# [Requirement]
Search the records for "blue" and copy each line that holds it.

# [Dataset extract]
----------

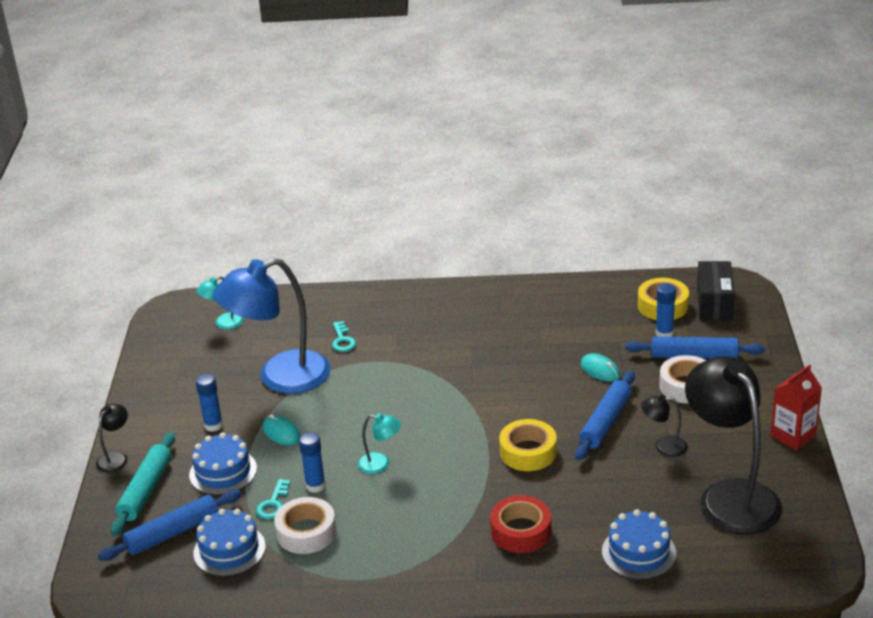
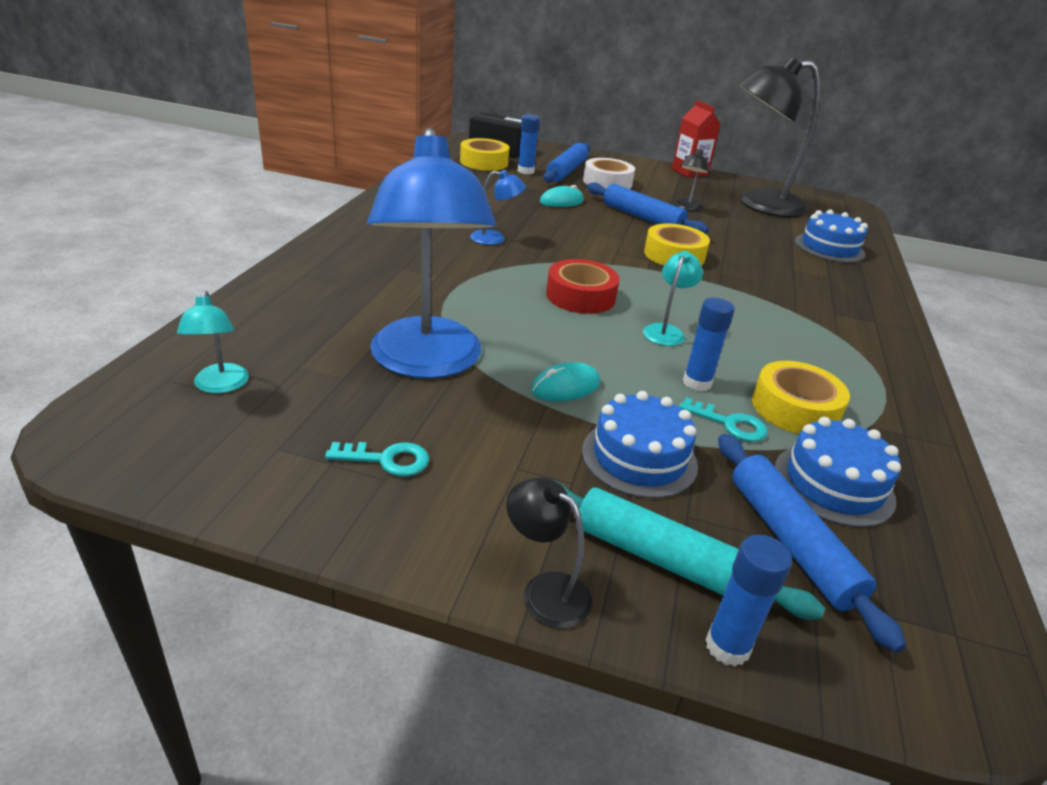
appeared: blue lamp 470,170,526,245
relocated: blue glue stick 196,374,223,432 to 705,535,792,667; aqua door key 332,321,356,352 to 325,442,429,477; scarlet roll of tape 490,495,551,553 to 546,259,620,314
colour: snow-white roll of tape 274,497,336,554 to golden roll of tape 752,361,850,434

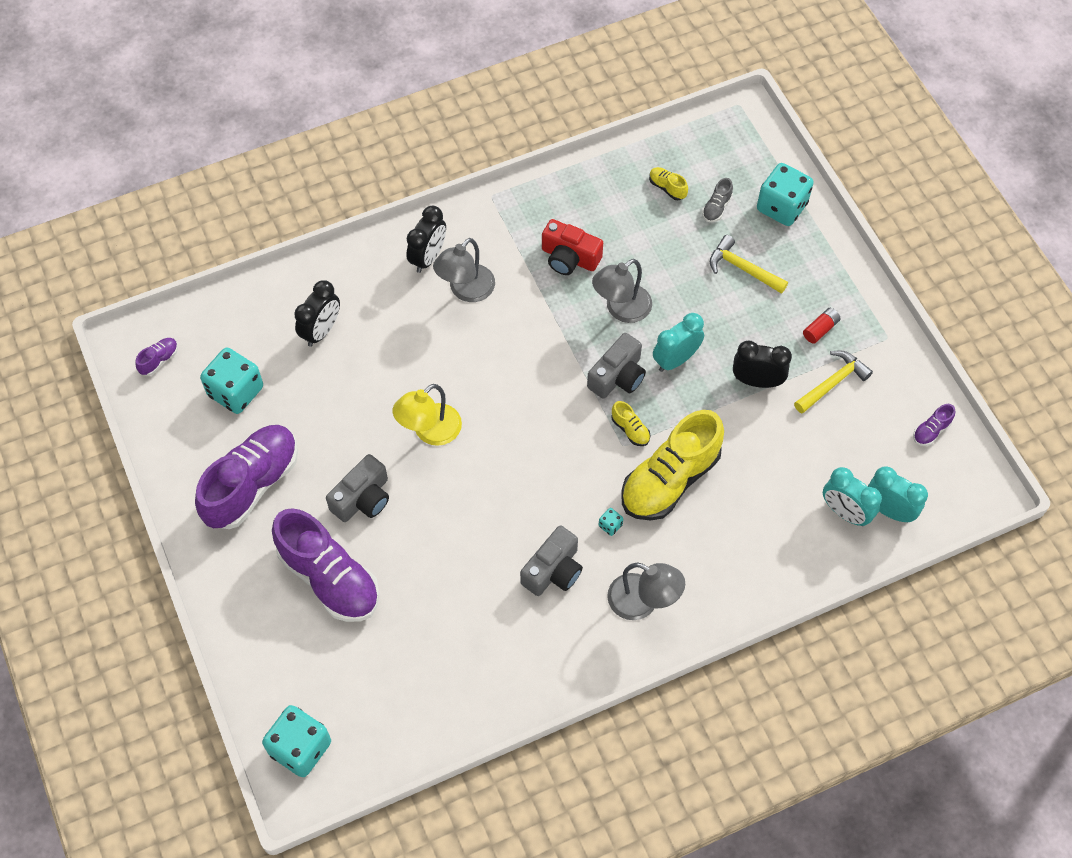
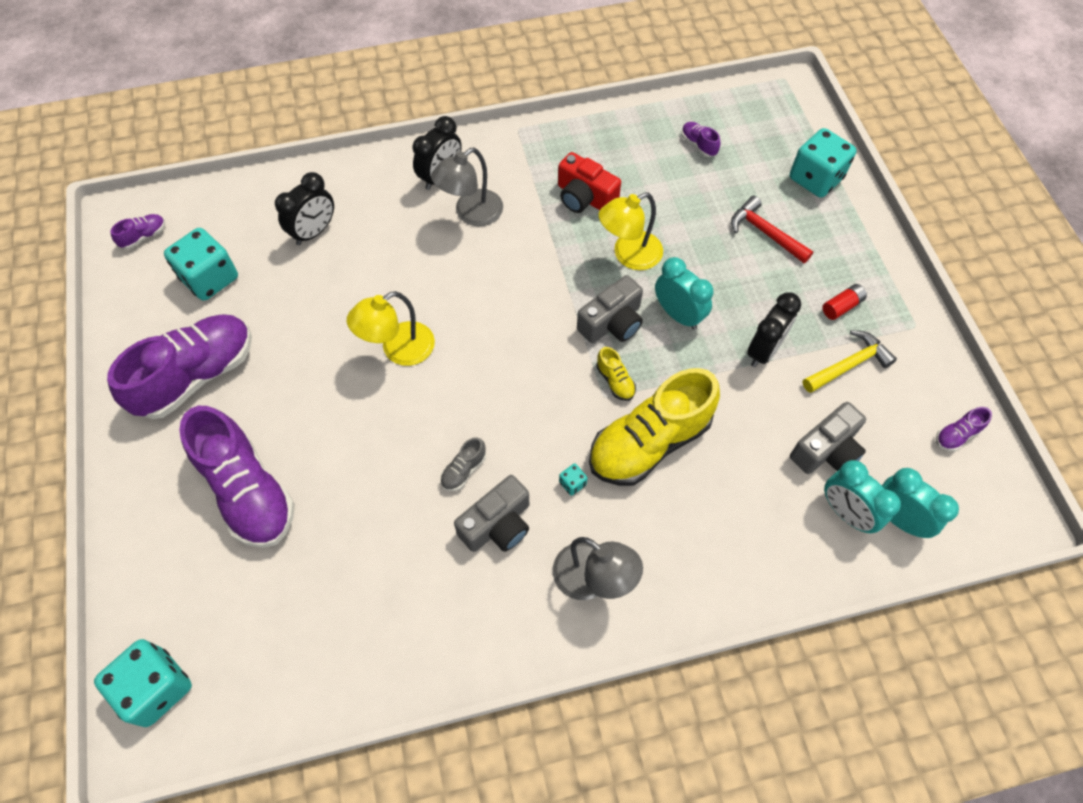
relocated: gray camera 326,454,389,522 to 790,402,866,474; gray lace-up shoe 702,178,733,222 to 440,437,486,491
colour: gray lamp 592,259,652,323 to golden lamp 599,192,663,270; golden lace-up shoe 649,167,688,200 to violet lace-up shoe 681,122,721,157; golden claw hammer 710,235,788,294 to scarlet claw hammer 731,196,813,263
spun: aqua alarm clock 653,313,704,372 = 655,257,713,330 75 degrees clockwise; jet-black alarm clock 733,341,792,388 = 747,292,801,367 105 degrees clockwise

----------

# [Response for this exercise]
appeared: blue lamp 470,170,526,245
relocated: blue glue stick 196,374,223,432 to 705,535,792,667; aqua door key 332,321,356,352 to 325,442,429,477; scarlet roll of tape 490,495,551,553 to 546,259,620,314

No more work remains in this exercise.